▶ _WHAT IS ASKED_
Print these lines exactly as they appear, all of them, from first to last.

▶ _INFORMATION SUPPLIED_
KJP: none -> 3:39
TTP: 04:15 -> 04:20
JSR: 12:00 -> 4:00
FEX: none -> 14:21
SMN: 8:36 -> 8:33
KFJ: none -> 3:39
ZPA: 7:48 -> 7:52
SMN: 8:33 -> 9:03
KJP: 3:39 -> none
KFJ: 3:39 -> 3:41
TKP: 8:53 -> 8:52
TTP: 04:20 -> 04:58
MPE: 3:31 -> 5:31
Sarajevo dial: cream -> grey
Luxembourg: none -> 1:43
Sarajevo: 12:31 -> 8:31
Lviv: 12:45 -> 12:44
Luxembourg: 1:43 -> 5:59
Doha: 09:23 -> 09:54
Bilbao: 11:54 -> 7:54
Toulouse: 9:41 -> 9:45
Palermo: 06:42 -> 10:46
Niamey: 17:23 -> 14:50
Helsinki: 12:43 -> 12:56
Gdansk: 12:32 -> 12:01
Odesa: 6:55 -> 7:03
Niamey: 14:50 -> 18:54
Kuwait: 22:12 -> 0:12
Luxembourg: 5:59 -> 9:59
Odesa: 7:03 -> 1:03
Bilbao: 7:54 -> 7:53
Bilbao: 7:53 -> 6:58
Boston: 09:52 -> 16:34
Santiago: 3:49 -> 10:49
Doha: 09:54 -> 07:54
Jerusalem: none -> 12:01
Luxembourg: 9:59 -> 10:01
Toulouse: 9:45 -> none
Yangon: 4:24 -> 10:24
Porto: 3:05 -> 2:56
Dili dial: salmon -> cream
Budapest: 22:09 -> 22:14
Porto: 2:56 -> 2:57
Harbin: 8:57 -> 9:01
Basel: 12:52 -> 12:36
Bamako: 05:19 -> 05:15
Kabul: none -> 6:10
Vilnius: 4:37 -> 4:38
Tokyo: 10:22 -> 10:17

▶ _CORRECT OUTPUT_
KJP: none -> 3:39
TTP: 04:15 -> 04:20
JSR: 12:00 -> 4:00
FEX: none -> 14:21
SMN: 8:36 -> 8:33
KFJ: none -> 3:39
ZPA: 7:48 -> 7:52
SMN: 8:33 -> 9:03
KJP: 3:39 -> none
KFJ: 3:39 -> 3:41
TKP: 8:53 -> 8:52
TTP: 04:20 -> 04:58
MPE: 3:31 -> 5:31
Sarajevo dial: cream -> grey
Luxembourg: none -> 1:43
Sarajevo: 12:31 -> 8:31
Lviv: 12:45 -> 12:44
Luxembourg: 1:43 -> 5:59
Doha: 09:23 -> 09:54
Bilbao: 11:54 -> 7:54
Toulouse: 9:41 -> 9:45
Palermo: 06:42 -> 10:46
Niamey: 17:23 -> 14:50
Helsinki: 12:43 -> 12:56
Gdansk: 12:32 -> 12:01
Odesa: 6:55 -> 7:03
Niamey: 14:50 -> 18:54
Kuwait: 22:12 -> 0:12
Luxembourg: 5:59 -> 9:59
Odesa: 7:03 -> 1:03
Bilbao: 7:54 -> 7:53
Bilbao: 7:53 -> 6:58
Boston: 09:52 -> 16:34
Santiago: 3:49 -> 10:49
Doha: 09:54 -> 07:54
Jerusalem: none -> 12:01
Luxembourg: 9:59 -> 10:01
Toulouse: 9:45 -> none
Yangon: 4:24 -> 10:24
Porto: 3:05 -> 2:56
Dili dial: salmon -> cream
Budapest: 22:09 -> 22:14
Porto: 2:56 -> 2:57
Harbin: 8:57 -> 9:01
Basel: 12:52 -> 12:36
Bamako: 05:19 -> 05:15
Kabul: none -> 6:10
Vilnius: 4:37 -> 4:38
Tokyo: 10:22 -> 10:17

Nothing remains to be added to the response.